● **What you are asked to do**:
A single stretch of the material below is to be transcribed exactly, starting at the line with "C1: 1uF (plus" and ending after the line with "R4: 1.8k (N16, N17) -> 1.3k (N16, N17)".

● **Data provided**:

○ ○ ○

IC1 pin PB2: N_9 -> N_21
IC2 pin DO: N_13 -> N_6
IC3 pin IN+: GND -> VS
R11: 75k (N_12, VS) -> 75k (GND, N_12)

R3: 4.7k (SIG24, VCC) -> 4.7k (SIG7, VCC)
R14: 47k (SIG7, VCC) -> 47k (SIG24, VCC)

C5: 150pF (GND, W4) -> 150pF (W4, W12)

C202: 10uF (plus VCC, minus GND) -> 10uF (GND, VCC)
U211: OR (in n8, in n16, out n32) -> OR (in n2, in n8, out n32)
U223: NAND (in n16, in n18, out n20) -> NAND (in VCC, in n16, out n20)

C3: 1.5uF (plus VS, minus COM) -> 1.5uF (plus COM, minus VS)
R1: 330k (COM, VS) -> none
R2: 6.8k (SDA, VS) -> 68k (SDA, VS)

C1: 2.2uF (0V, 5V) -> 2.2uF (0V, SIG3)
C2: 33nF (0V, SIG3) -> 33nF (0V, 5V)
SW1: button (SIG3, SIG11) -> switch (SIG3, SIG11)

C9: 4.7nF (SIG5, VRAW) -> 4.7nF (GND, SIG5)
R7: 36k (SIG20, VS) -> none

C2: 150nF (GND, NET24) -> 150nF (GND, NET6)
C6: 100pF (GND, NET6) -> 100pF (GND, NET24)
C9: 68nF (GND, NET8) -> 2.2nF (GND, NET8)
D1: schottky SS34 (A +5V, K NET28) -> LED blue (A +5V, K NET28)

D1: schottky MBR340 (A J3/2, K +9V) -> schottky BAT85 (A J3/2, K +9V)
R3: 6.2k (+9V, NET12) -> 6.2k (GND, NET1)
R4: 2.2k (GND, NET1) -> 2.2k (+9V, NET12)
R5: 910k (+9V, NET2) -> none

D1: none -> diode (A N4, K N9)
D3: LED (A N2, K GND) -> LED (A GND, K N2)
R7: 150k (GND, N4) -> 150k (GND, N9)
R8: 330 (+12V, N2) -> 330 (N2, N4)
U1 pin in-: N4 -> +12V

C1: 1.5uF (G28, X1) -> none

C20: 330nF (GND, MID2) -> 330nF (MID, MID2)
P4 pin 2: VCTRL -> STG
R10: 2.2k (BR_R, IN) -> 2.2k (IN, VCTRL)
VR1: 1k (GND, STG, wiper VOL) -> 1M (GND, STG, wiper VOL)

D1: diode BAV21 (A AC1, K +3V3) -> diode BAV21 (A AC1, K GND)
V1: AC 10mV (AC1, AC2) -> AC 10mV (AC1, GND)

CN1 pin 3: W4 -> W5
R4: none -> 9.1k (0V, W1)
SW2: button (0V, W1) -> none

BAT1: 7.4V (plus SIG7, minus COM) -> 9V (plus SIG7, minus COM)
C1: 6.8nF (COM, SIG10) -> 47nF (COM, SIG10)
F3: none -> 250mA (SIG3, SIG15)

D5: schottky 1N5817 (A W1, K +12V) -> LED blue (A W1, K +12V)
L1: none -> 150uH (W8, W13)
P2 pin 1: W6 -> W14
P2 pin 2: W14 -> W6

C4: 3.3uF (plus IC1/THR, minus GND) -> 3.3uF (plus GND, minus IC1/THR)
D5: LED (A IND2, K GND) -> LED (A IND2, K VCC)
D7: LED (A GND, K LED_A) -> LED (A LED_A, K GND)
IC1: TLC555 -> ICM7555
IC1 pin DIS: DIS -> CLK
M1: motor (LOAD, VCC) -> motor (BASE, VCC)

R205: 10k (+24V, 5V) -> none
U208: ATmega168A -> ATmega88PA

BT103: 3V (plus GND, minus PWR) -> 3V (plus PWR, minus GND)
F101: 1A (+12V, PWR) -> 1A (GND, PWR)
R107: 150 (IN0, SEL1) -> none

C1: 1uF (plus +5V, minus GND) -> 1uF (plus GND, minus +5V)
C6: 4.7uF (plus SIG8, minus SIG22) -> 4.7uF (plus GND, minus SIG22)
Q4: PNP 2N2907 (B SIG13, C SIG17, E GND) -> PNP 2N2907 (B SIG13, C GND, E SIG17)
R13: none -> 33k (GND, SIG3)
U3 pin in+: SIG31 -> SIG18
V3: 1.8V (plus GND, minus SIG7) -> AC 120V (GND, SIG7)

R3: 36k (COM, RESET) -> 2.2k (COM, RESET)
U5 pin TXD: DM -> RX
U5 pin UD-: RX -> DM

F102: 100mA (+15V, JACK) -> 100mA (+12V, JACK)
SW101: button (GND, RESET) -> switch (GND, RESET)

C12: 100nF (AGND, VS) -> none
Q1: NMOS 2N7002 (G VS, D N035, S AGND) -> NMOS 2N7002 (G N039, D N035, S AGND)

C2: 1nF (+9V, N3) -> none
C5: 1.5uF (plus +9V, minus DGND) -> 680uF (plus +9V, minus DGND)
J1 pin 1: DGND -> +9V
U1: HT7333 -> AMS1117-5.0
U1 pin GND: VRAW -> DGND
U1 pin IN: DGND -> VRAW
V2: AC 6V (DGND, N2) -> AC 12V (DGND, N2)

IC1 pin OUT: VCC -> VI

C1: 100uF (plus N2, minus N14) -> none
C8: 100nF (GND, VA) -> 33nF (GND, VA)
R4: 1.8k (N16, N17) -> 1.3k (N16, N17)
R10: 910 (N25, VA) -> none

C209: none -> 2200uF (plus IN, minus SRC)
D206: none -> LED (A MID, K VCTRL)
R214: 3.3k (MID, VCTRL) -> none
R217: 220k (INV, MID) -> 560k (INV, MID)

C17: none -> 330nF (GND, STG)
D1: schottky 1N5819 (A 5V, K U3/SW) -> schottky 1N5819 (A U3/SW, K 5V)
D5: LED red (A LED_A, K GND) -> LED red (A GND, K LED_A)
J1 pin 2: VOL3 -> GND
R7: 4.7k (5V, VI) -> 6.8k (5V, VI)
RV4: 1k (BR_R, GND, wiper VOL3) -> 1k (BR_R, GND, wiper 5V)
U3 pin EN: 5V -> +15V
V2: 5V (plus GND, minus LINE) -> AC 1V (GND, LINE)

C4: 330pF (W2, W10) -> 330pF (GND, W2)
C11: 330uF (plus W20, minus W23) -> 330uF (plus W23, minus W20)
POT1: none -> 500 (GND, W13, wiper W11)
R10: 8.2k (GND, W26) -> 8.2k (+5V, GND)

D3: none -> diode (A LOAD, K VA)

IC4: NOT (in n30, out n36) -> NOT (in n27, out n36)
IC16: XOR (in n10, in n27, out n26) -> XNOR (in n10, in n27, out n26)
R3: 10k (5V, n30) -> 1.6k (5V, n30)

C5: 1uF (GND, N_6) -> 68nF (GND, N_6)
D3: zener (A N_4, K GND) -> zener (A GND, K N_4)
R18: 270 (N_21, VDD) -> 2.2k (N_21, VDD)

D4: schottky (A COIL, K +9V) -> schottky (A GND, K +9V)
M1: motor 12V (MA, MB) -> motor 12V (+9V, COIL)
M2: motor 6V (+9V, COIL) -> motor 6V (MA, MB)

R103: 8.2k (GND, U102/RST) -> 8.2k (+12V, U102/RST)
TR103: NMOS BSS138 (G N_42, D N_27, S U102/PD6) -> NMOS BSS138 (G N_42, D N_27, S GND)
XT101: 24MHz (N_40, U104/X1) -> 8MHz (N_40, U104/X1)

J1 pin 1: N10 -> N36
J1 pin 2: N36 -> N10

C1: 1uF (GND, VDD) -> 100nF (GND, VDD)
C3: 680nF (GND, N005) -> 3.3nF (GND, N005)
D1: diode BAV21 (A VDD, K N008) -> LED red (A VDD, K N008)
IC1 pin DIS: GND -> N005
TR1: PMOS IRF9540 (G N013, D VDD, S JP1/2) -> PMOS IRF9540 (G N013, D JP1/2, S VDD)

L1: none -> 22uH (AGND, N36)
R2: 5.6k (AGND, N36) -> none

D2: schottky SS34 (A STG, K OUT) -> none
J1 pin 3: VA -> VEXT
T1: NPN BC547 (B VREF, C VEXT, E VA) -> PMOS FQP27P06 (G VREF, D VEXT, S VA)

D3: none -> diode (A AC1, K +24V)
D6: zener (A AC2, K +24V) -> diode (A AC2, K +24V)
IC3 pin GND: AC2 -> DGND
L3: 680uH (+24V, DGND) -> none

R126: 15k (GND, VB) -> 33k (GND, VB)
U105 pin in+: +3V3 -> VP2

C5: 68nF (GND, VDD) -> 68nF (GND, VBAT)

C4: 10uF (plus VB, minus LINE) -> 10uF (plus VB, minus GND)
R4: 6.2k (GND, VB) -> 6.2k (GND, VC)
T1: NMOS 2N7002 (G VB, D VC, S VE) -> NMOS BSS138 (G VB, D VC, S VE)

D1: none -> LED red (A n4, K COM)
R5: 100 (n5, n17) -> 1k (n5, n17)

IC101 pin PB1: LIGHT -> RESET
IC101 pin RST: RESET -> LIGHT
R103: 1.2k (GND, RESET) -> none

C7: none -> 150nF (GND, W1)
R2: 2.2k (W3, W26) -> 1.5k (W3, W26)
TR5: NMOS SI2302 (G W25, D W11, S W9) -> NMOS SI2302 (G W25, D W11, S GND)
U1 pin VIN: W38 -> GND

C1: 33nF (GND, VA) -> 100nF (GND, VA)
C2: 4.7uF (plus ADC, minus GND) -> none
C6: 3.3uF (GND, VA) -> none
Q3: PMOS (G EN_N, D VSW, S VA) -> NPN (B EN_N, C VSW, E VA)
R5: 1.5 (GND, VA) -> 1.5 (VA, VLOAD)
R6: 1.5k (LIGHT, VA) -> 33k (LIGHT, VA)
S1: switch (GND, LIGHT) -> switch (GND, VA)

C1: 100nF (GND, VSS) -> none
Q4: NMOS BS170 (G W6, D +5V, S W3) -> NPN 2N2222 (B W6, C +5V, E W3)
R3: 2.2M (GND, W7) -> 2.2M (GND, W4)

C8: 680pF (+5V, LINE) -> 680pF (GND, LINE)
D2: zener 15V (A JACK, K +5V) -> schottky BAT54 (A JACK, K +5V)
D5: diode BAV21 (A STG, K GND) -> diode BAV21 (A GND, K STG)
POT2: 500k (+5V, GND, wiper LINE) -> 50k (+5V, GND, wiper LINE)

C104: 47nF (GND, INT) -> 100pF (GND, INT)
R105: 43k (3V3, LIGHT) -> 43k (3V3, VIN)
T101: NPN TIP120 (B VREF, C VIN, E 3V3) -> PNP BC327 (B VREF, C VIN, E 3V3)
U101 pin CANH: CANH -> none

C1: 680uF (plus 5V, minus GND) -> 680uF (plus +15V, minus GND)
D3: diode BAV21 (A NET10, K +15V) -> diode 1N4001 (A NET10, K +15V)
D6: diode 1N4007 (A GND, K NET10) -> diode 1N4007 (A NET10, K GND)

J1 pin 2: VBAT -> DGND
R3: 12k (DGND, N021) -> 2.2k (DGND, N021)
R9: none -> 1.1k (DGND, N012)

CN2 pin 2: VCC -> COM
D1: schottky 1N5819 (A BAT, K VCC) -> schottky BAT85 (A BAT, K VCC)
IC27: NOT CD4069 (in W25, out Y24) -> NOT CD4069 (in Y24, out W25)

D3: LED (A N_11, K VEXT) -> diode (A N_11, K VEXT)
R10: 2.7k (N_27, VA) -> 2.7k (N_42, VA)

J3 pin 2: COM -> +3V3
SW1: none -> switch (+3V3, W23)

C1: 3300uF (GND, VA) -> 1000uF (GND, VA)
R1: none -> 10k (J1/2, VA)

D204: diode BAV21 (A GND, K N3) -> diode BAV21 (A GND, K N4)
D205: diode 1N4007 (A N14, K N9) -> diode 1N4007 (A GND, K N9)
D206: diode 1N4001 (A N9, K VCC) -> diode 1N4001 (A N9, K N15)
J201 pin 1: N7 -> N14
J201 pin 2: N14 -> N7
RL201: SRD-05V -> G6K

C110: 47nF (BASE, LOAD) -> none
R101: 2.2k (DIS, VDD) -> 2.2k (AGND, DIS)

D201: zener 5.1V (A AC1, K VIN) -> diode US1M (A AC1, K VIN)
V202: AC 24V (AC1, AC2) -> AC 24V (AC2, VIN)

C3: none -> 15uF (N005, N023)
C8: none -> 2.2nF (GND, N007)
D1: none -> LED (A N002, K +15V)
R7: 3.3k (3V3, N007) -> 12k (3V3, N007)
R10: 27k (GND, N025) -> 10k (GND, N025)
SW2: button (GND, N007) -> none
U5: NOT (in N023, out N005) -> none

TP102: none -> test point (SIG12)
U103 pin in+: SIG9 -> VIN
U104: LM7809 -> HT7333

○ ○ ○

● **Answer section**:
C1: 1uF (plus +5V, minus GND) -> 1uF (plus GND, minus +5V)
C6: 4.7uF (plus SIG8, minus SIG22) -> 4.7uF (plus GND, minus SIG22)
Q4: PNP 2N2907 (B SIG13, C SIG17, E GND) -> PNP 2N2907 (B SIG13, C GND, E SIG17)
R13: none -> 33k (GND, SIG3)
U3 pin in+: SIG31 -> SIG18
V3: 1.8V (plus GND, minus SIG7) -> AC 120V (GND, SIG7)

R3: 36k (COM, RESET) -> 2.2k (COM, RESET)
U5 pin TXD: DM -> RX
U5 pin UD-: RX -> DM

F102: 100mA (+15V, JACK) -> 100mA (+12V, JACK)
SW101: button (GND, RESET) -> switch (GND, RESET)

C12: 100nF (AGND, VS) -> none
Q1: NMOS 2N7002 (G VS, D N035, S AGND) -> NMOS 2N7002 (G N039, D N035, S AGND)

C2: 1nF (+9V, N3) -> none
C5: 1.5uF (plus +9V, minus DGND) -> 680uF (plus +9V, minus DGND)
J1 pin 1: DGND -> +9V
U1: HT7333 -> AMS1117-5.0
U1 pin GND: VRAW -> DGND
U1 pin IN: DGND -> VRAW
V2: AC 6V (DGND, N2) -> AC 12V (DGND, N2)

IC1 pin OUT: VCC -> VI

C1: 100uF (plus N2, minus N14) -> none
C8: 100nF (GND, VA) -> 33nF (GND, VA)
R4: 1.8k (N16, N17) -> 1.3k (N16, N17)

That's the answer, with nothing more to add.